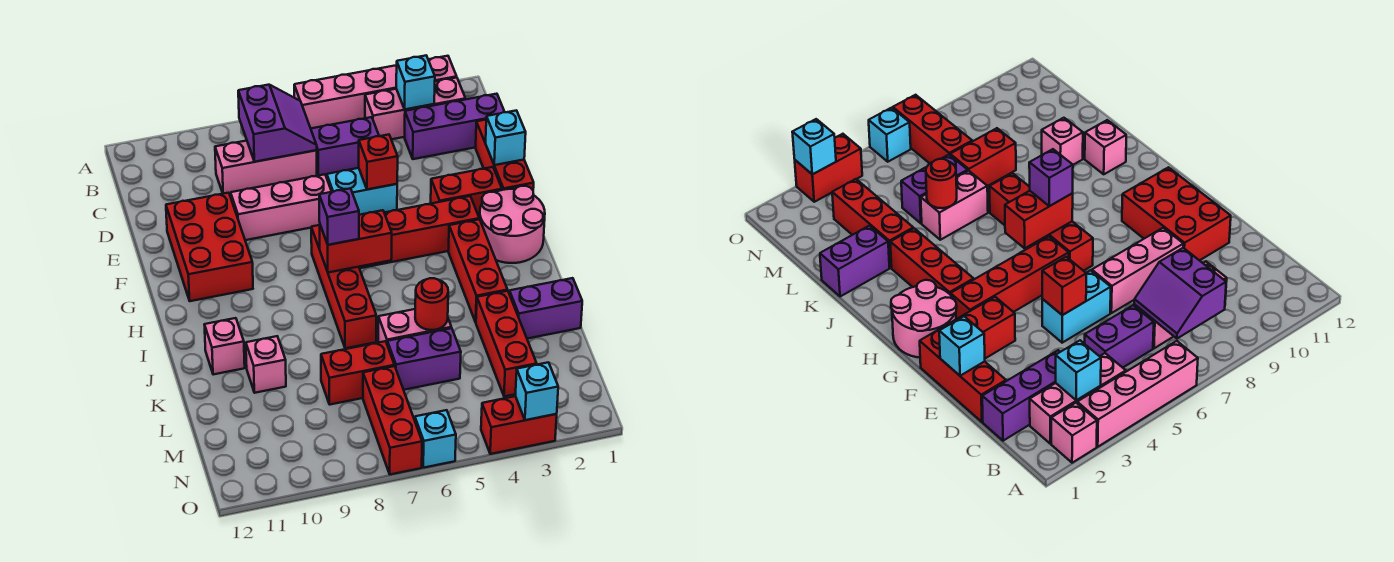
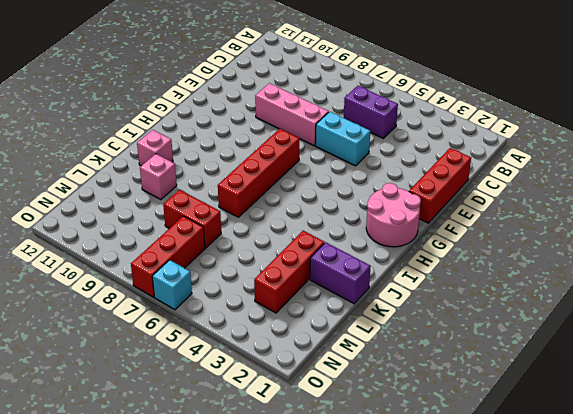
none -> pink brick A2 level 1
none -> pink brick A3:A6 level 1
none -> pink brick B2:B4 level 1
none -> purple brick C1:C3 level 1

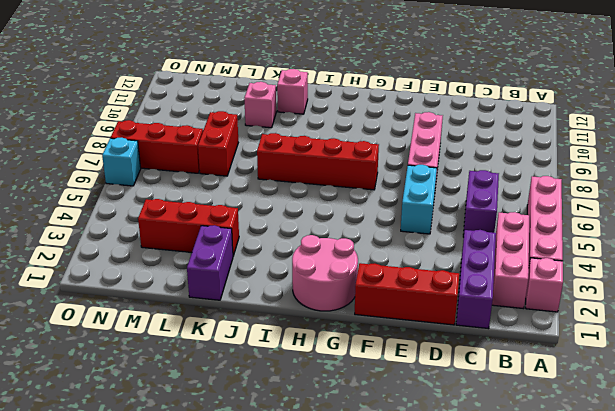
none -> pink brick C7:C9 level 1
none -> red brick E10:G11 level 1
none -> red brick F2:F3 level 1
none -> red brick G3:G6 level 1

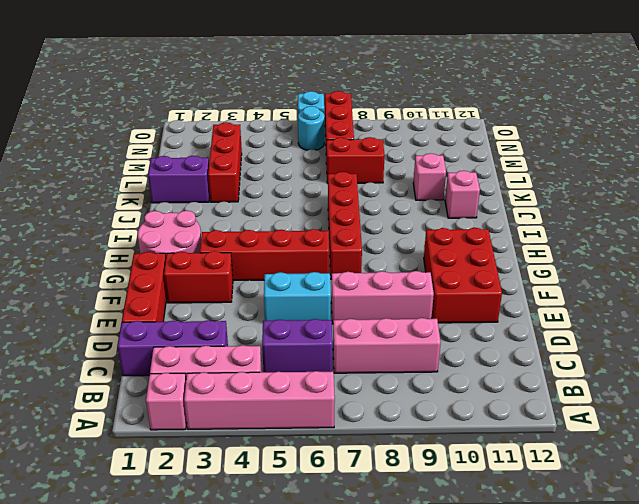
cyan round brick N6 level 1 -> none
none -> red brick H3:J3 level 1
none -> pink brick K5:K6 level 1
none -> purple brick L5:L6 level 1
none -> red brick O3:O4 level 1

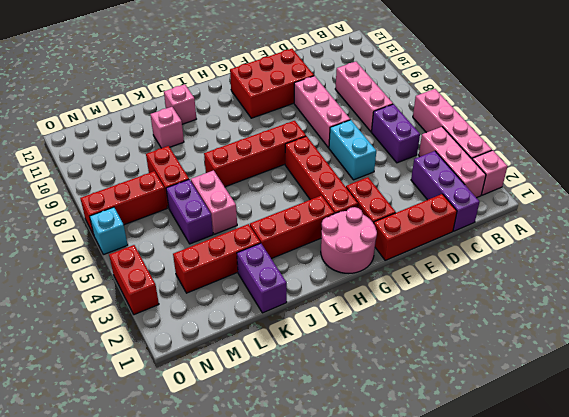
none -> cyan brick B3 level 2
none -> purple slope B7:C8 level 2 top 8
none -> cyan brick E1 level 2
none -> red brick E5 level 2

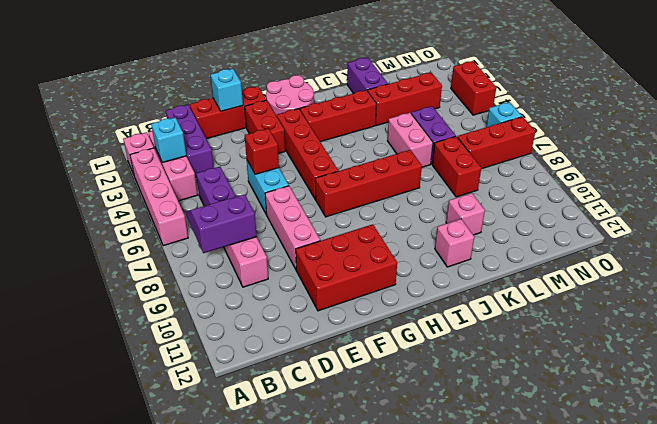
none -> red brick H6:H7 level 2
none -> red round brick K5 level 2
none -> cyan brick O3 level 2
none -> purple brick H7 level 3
---
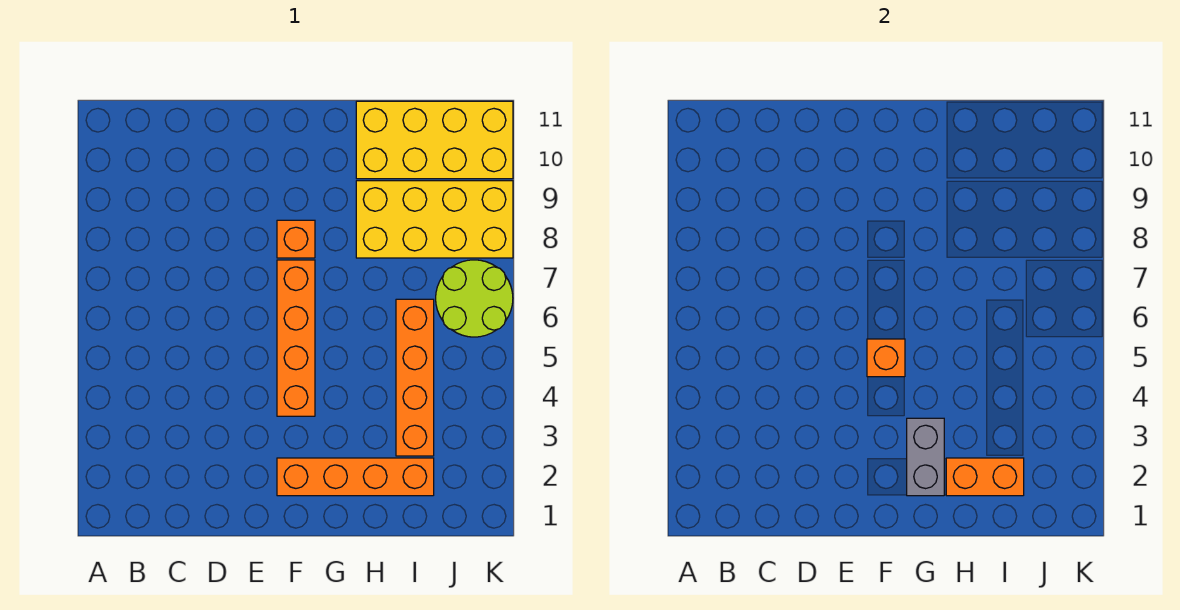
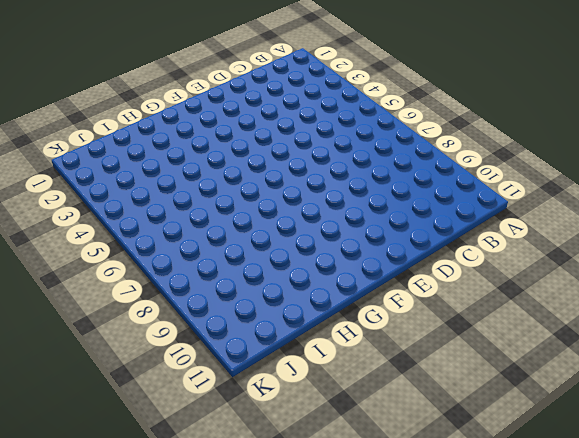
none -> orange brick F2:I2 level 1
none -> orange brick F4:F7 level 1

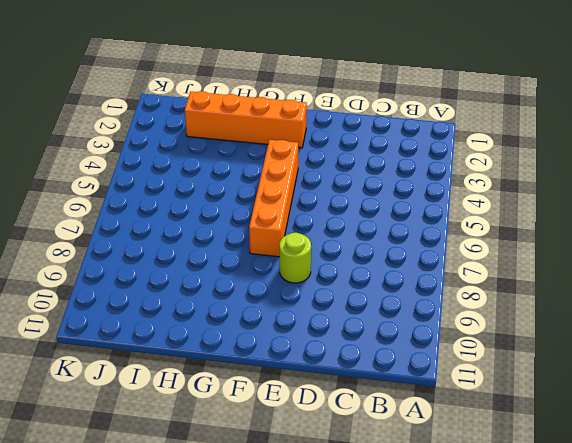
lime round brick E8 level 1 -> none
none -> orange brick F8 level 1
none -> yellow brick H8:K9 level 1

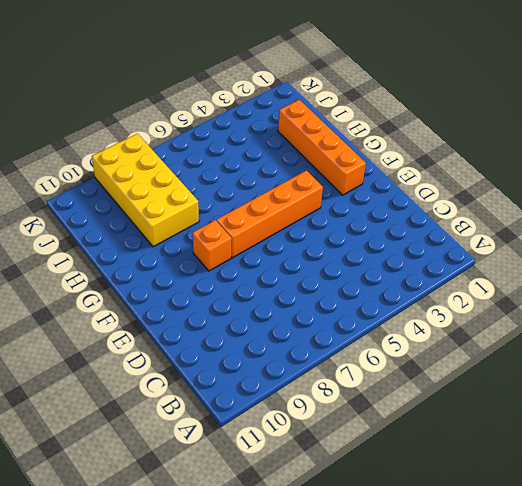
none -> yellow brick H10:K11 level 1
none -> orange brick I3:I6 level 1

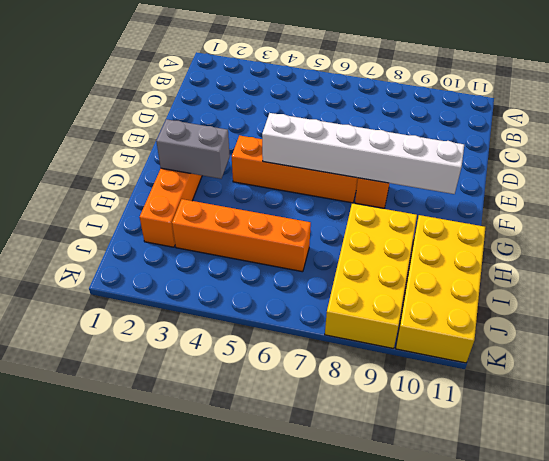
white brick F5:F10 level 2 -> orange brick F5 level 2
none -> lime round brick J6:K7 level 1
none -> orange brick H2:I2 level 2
---
Instructions to follow:
Above are the records. Copy only the lines from the one with "none -> pink brick A2 level 1" through the one with "none -> purple brick H7 level 3", exactly, with no pictures.

Response below:
none -> pink brick A2 level 1
none -> pink brick A3:A6 level 1
none -> pink brick B2:B4 level 1
none -> purple brick C1:C3 level 1

none -> pink brick C7:C9 level 1
none -> red brick E10:G11 level 1
none -> red brick F2:F3 level 1
none -> red brick G3:G6 level 1

cyan round brick N6 level 1 -> none
none -> red brick H3:J3 level 1
none -> pink brick K5:K6 level 1
none -> purple brick L5:L6 level 1
none -> red brick O3:O4 level 1

none -> cyan brick B3 level 2
none -> purple slope B7:C8 level 2 top 8
none -> cyan brick E1 level 2
none -> red brick E5 level 2

none -> red brick H6:H7 level 2
none -> red round brick K5 level 2
none -> cyan brick O3 level 2
none -> purple brick H7 level 3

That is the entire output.